### [Problem statement]
Would you please retype, exactly, the lines of the listing below between the line with "black key [404,296,489,327]" and the line with "none -> brown pear [706,256,757,328]", inclusive?

### [Given entries]
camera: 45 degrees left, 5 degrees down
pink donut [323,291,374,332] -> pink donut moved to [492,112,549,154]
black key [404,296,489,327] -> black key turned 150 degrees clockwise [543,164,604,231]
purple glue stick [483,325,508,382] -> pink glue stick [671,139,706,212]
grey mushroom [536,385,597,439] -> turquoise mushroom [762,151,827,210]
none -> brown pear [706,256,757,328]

==

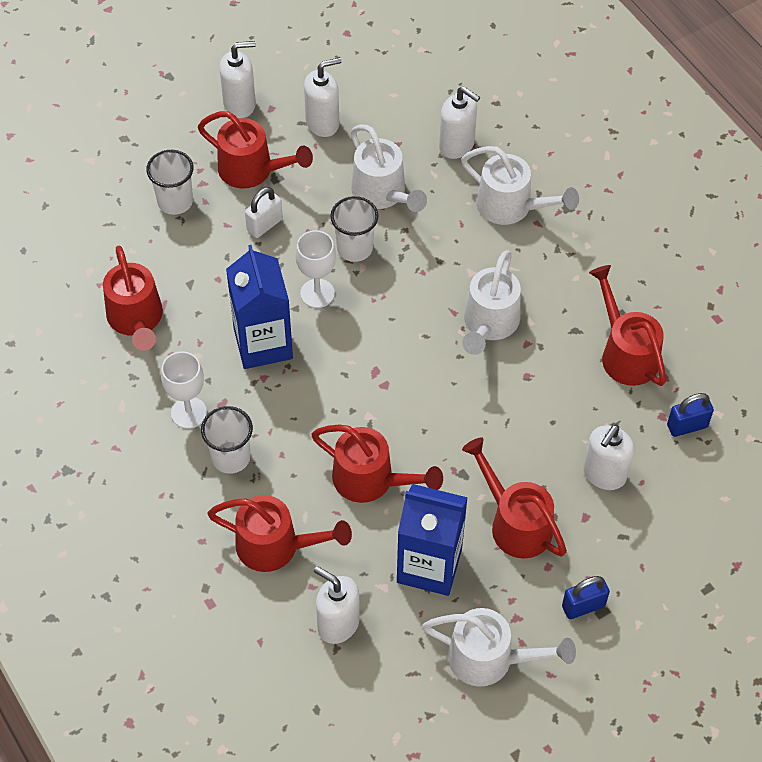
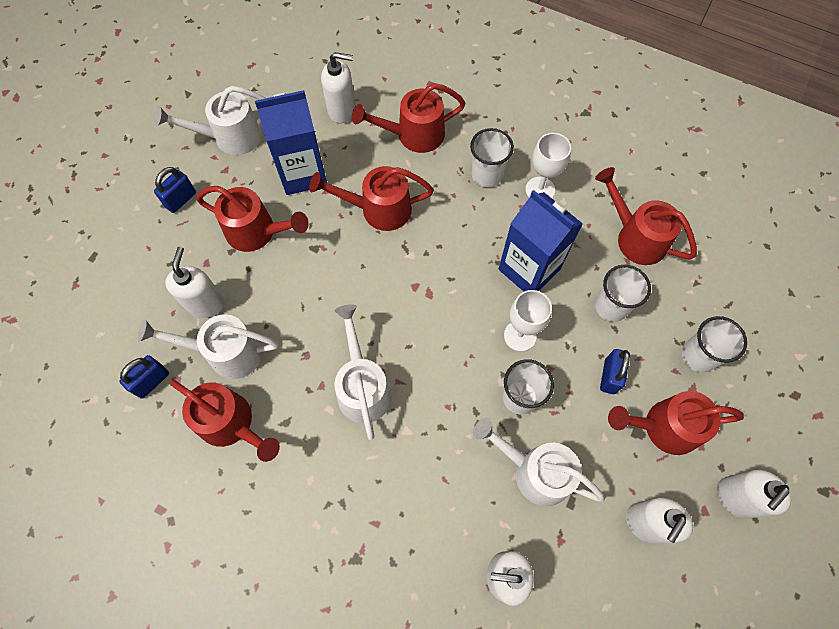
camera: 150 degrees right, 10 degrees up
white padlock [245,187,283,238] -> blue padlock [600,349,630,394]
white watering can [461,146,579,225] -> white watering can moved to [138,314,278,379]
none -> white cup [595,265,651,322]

### [Answer space]
black key [404,296,489,327] -> black key turned 150 degrees clockwise [543,164,604,231]
purple glue stick [483,325,508,382] -> pink glue stick [671,139,706,212]
grey mushroom [536,385,597,439] -> turquoise mushroom [762,151,827,210]
none -> brown pear [706,256,757,328]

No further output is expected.